:: TASK DETAILS ::
Each line of the records below that holds "lamp" should be copied out.

:: INFORMATION SUPPLIED ::
[Start of section]
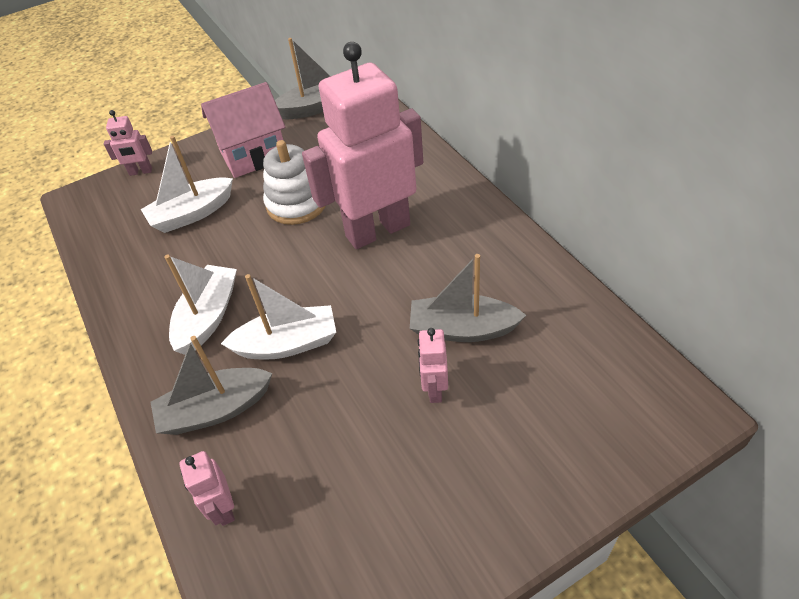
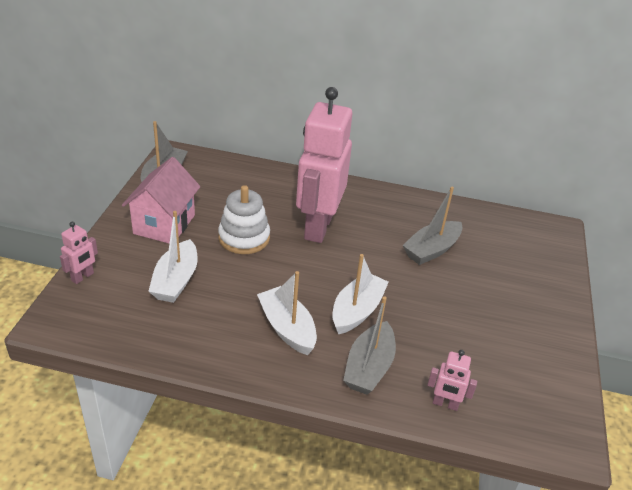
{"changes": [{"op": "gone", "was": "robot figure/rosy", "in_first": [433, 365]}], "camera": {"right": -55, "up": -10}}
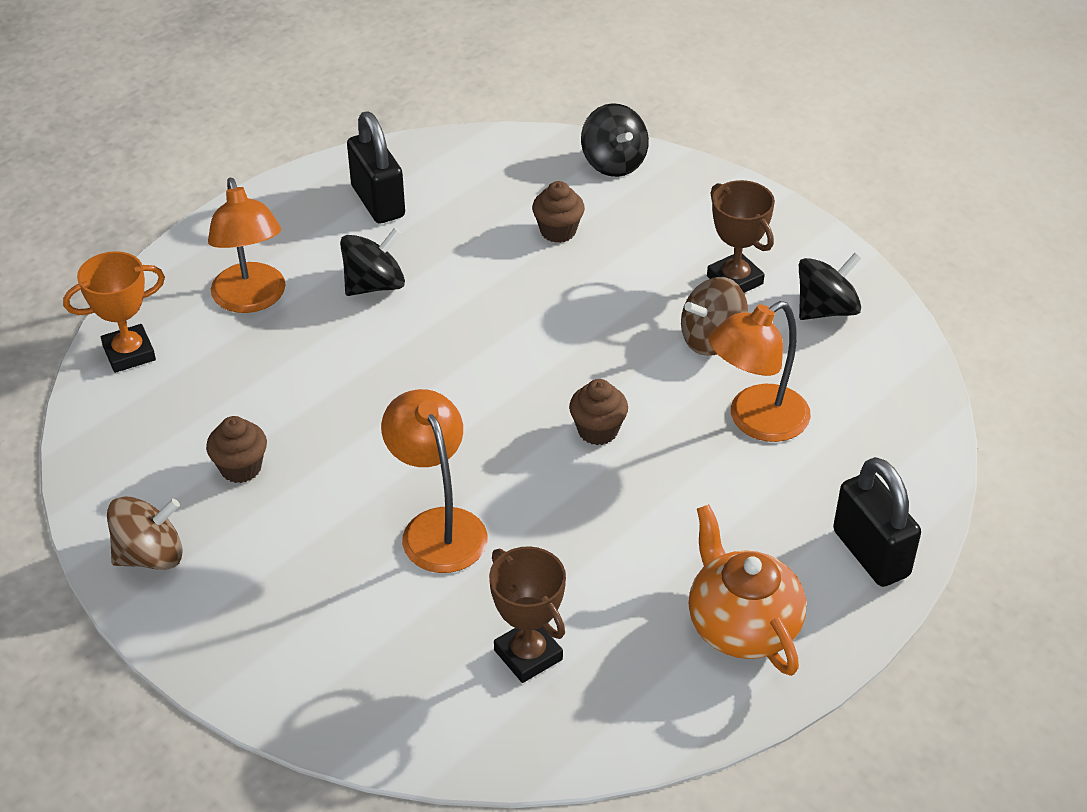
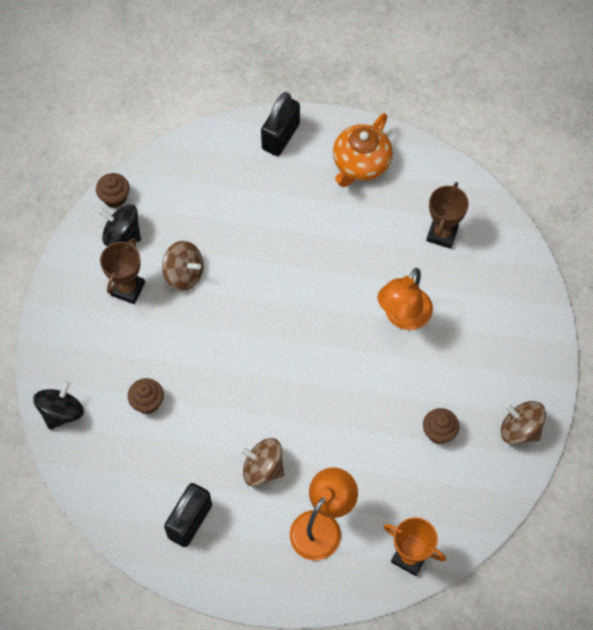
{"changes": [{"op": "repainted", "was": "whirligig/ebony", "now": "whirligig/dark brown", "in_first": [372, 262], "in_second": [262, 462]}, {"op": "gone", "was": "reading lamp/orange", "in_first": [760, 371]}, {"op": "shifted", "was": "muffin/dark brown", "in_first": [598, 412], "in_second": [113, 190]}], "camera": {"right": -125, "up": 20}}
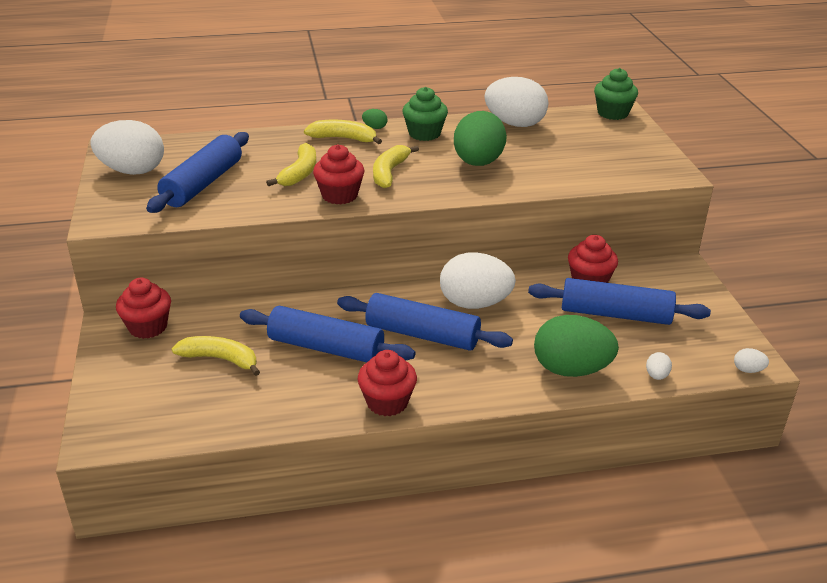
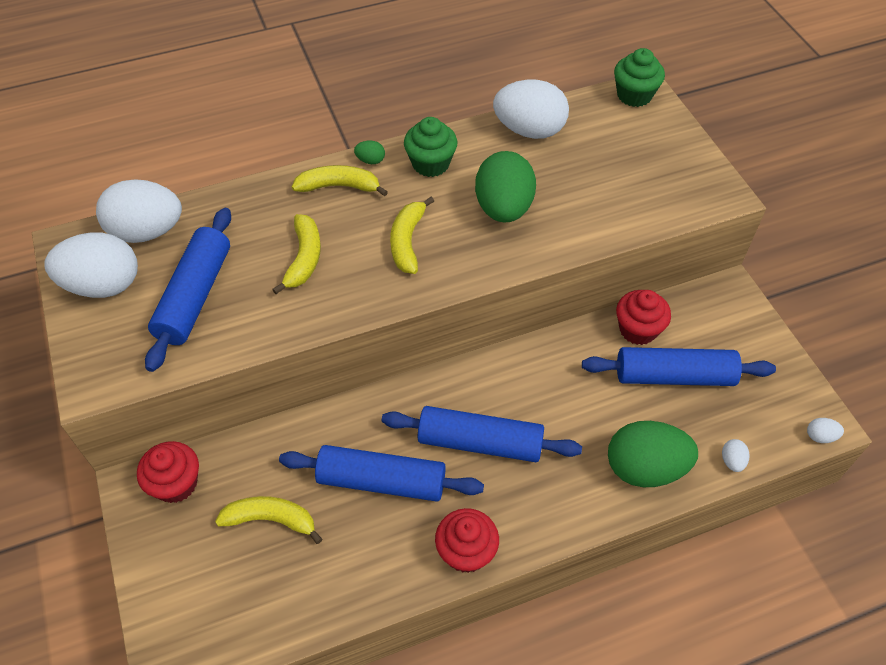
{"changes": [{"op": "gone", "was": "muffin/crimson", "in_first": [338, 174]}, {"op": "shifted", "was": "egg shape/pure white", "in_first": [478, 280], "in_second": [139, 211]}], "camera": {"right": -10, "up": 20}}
[End of section]
[Start of section]
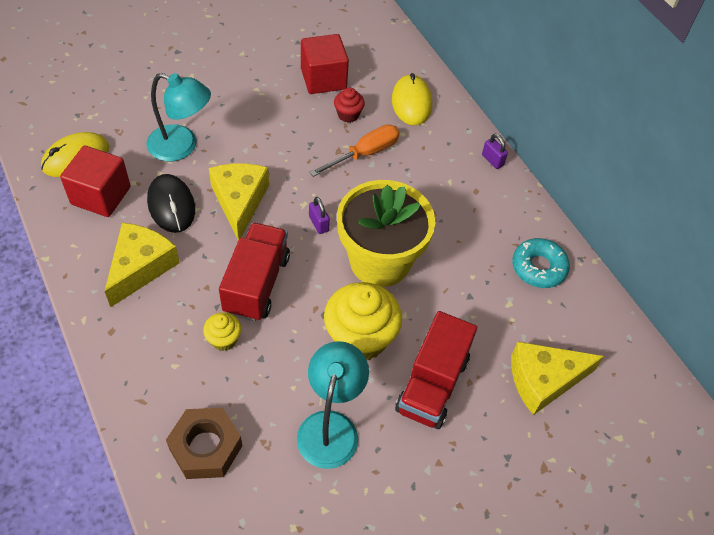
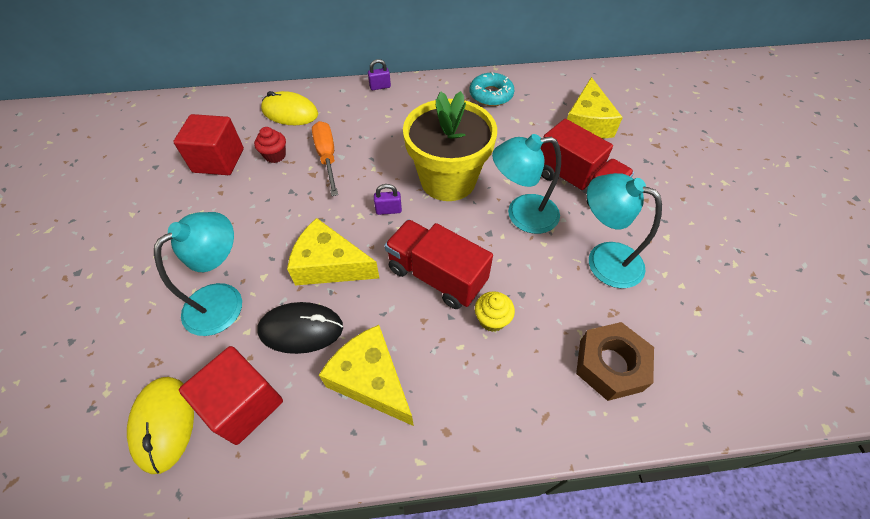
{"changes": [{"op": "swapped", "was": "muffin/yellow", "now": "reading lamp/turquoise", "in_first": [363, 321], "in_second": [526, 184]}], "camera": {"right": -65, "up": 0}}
[End of section]
:: SOLUTION TO THE PROBLEM ::
{"changes": [{"op": "repainted", "was": "whirligig/ebony", "now": "whirligig/dark brown", "in_first": [372, 262], "in_second": [262, 462]}, {"op": "gone", "was": "reading lamp/orange", "in_first": [760, 371]}, {"op": "shifted", "was": "muffin/dark brown", "in_first": [598, 412], "in_second": [113, 190]}], "camera": {"right": -125, "up": 20}}
{"changes": [{"op": "swapped", "was": "muffin/yellow", "now": "reading lamp/turquoise", "in_first": [363, 321], "in_second": [526, 184]}], "camera": {"right": -65, "up": 0}}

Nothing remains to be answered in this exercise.